• EXERCISE DETAILS:
Please transcribe the lines below exactly, and leave every image behind.

• DATA RECORDS:
BEGIN

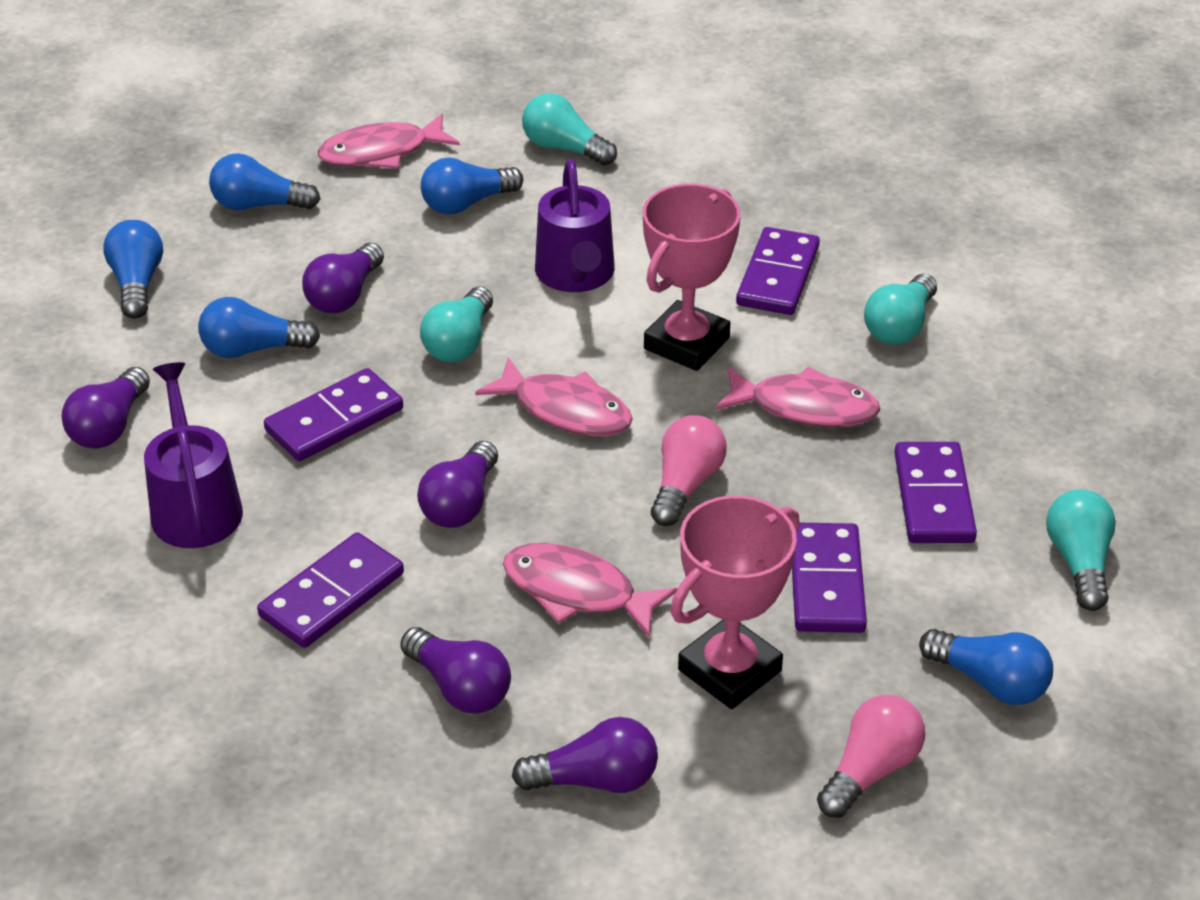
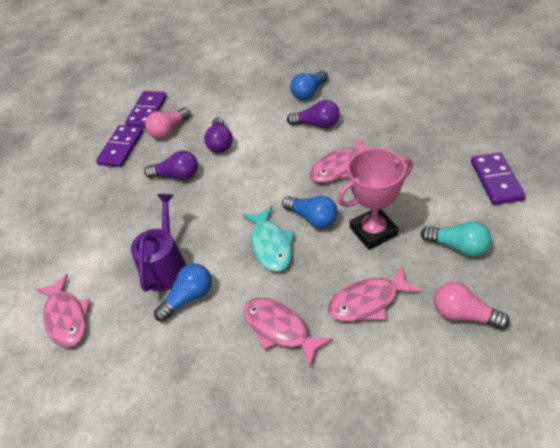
blue light bulb: 5 -> 3
pink trophy: 2 -> 1
purple domino: 5 -> 3
purple light bulb: 5 -> 3
purple watering can: 2 -> 1
turquoise fish: 0 -> 1
turquoise light bulb: 4 -> 1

END

• YOUR SOLUTION:
blue light bulb: 5 -> 3
pink trophy: 2 -> 1
purple domino: 5 -> 3
purple light bulb: 5 -> 3
purple watering can: 2 -> 1
turquoise fish: 0 -> 1
turquoise light bulb: 4 -> 1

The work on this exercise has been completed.